**Brief:** The answer must be an exact copy of the records, with no pictures in it.
***** Provided records
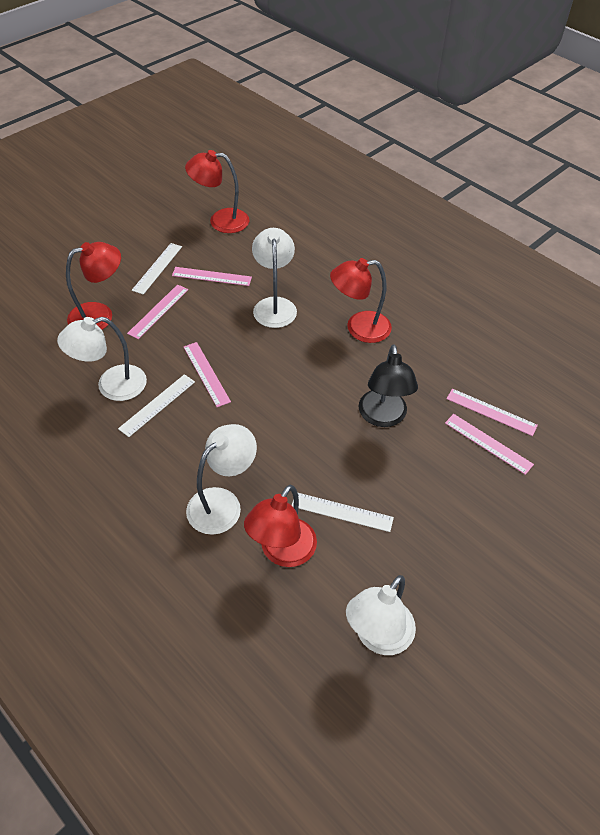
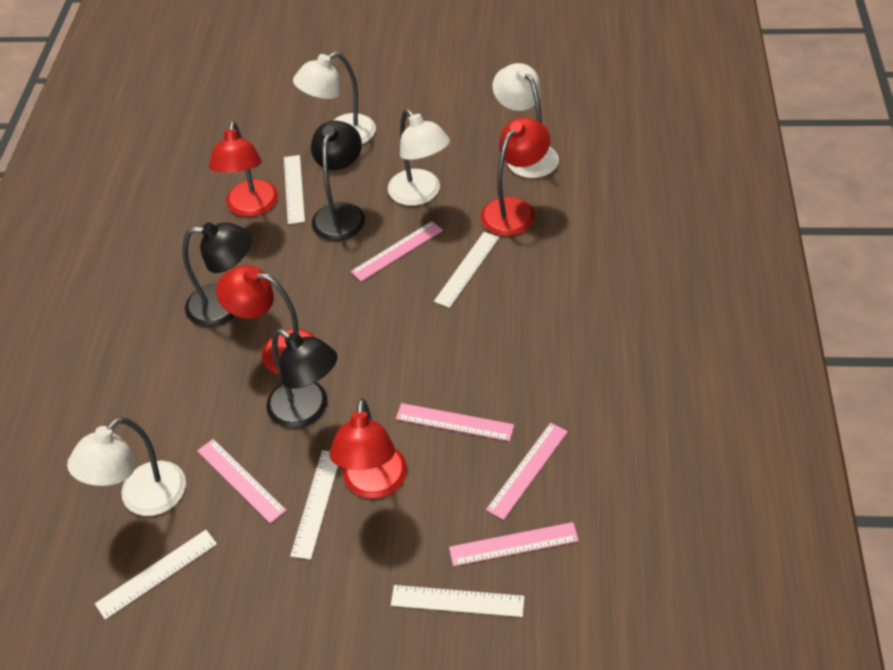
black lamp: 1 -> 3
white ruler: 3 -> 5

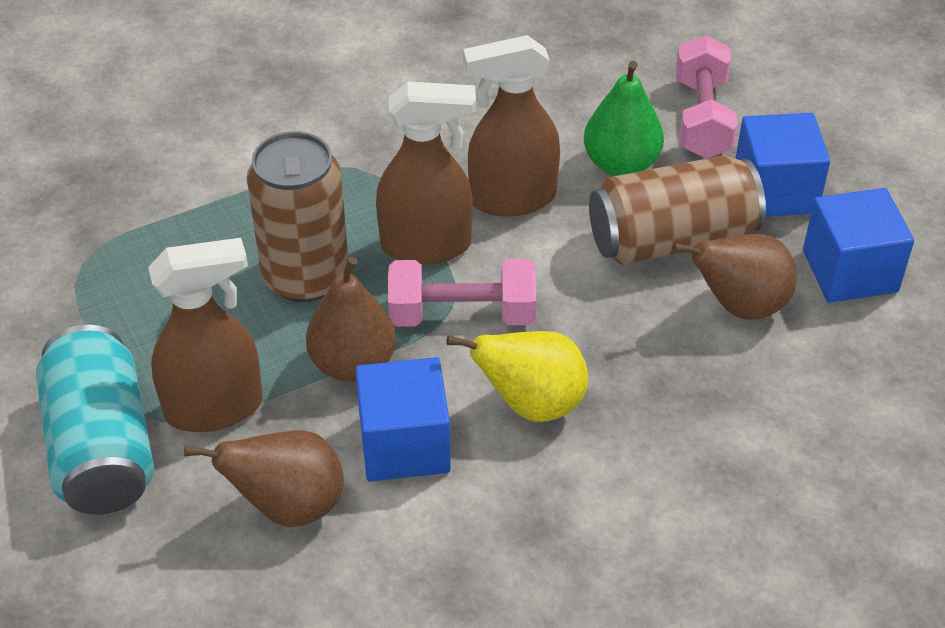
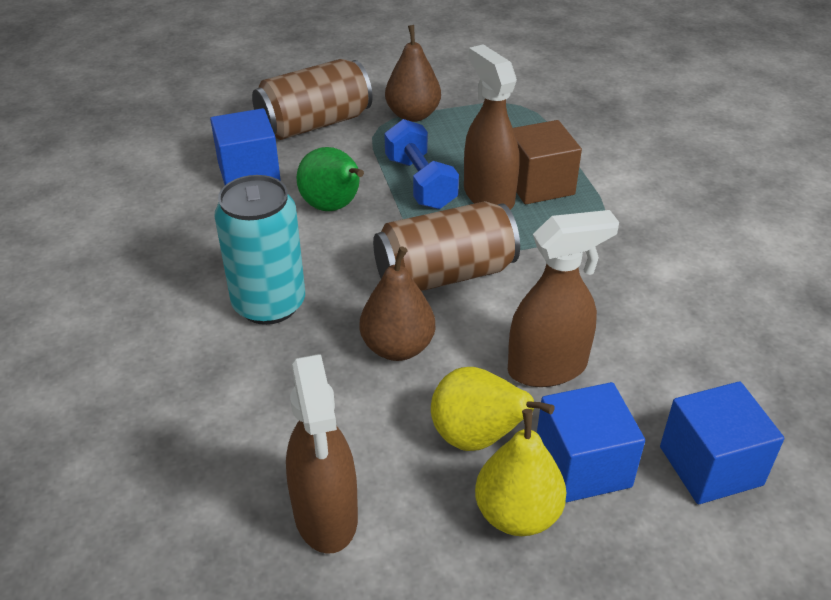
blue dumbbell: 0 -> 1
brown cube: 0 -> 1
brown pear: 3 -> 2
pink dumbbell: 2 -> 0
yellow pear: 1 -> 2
**********
**Reply:**
black lamp: 1 -> 3
white ruler: 3 -> 5

blue dumbbell: 0 -> 1
brown cube: 0 -> 1
brown pear: 3 -> 2
pink dumbbell: 2 -> 0
yellow pear: 1 -> 2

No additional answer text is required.